▸ **What to produce**: Using the listing below, please gather every line containing the word "second".

▸ **Dataset excerpt**:
----------

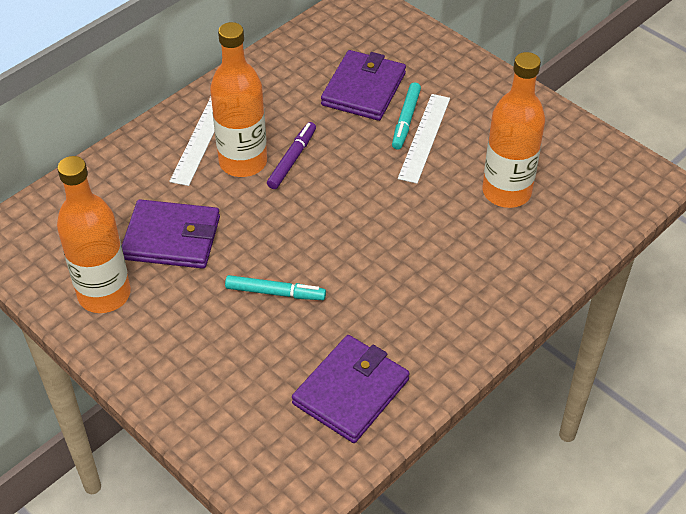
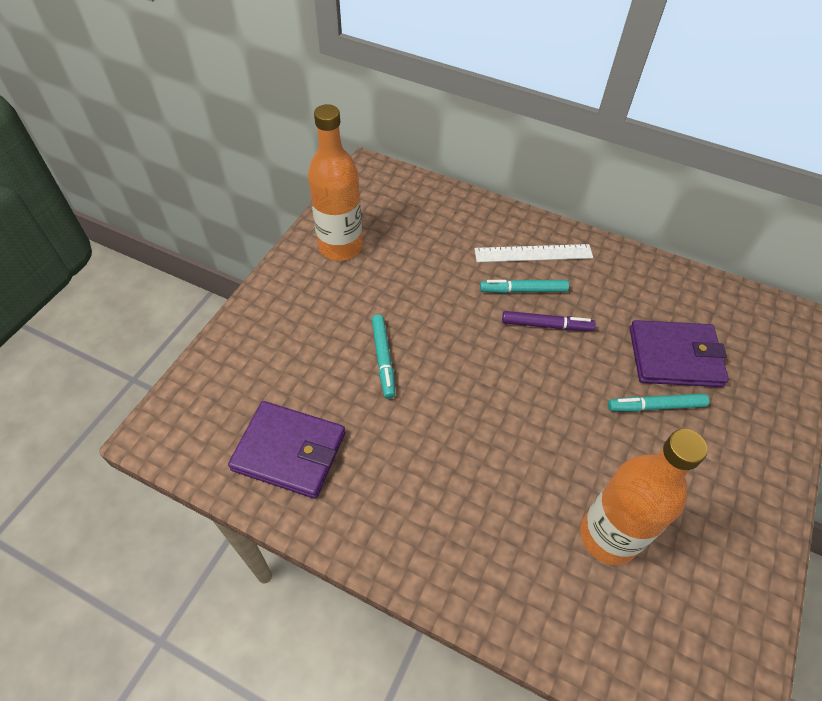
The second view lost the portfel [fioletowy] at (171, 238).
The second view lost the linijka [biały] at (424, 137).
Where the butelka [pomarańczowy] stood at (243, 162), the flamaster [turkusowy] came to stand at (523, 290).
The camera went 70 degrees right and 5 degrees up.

----------

▸ **Solution to this exercise**:
The second view lost the portfel [fioletowy] at (171, 238).
The second view lost the linijka [biały] at (424, 137).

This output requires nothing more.